* **Exercise**
Output the line with "pink arrow: (258, 256)" and every line below it until the listing ends, exactly as written and with nothing added.
- - -
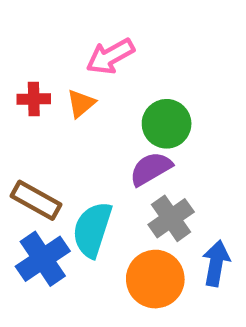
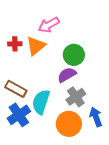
orange triangle: (81, 104) -> (36, 46), size x1.5
blue arrow: (216, 263) -> (96, 117), turned -30

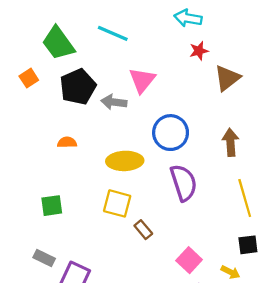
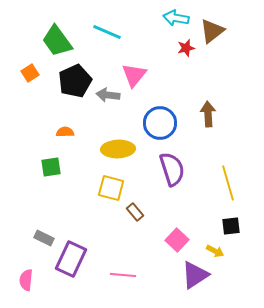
brown triangle: (227, 78) -> (212, 31), moved
brown arrow: (230, 142) -> (208, 114), moved
green square: (52, 206) -> (51, 167), moved

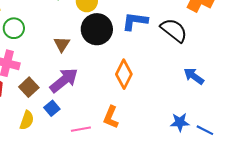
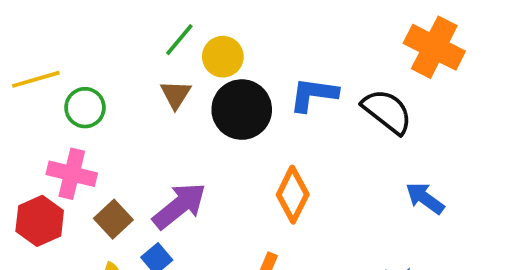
brown triangle: (62, 44) -> (176, 94), moved

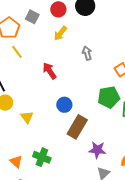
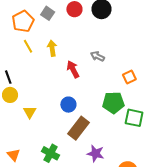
yellow arrow: (60, 33) -> (52, 48), moved, turned 126
gray arrow: (87, 53) -> (97, 56), turned -56
red arrow: (49, 71) -> (73, 69), moved
green cross: (42, 157) -> (50, 153), moved

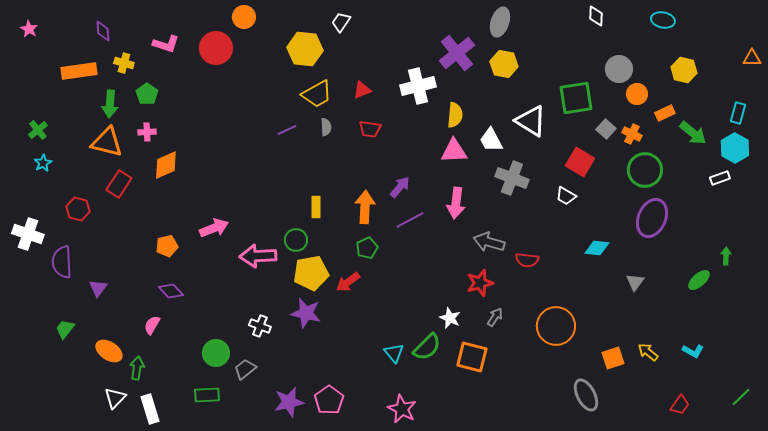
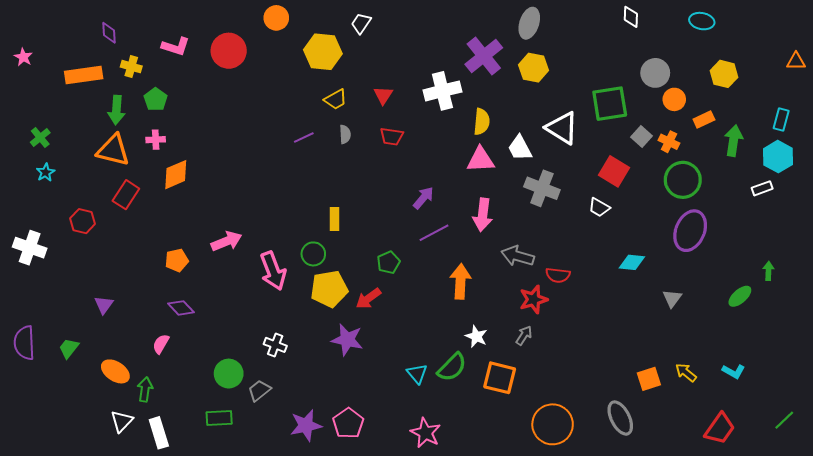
orange circle: (244, 17) -> (276, 18), moved
pink star: (29, 29) -> (23, 57), moved
red triangle: (362, 90) -> (383, 95), turned -36
yellow trapezoid: (317, 94) -> (336, 99), size x0.7
green arrow: (693, 133) -> (734, 141), turned -120
orange arrow: (365, 207) -> (460, 281), moved
pink arrow: (258, 256) -> (273, 271), turned -108
purple semicircle: (62, 262) -> (24, 343), moved
red star: (480, 283) -> (533, 299), moved
purple star: (306, 313) -> (347, 340), moved
orange circle: (556, 326) -> (553, 424), moved
red trapezoid: (680, 405) -> (720, 429), size x1.5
- - -
* **Answer area**
pink arrow: (258, 256) -> (273, 271), turned -108
purple semicircle: (62, 262) -> (24, 343), moved
red star: (480, 283) -> (533, 299), moved
purple star: (306, 313) -> (347, 340), moved
orange circle: (556, 326) -> (553, 424), moved
red trapezoid: (680, 405) -> (720, 429), size x1.5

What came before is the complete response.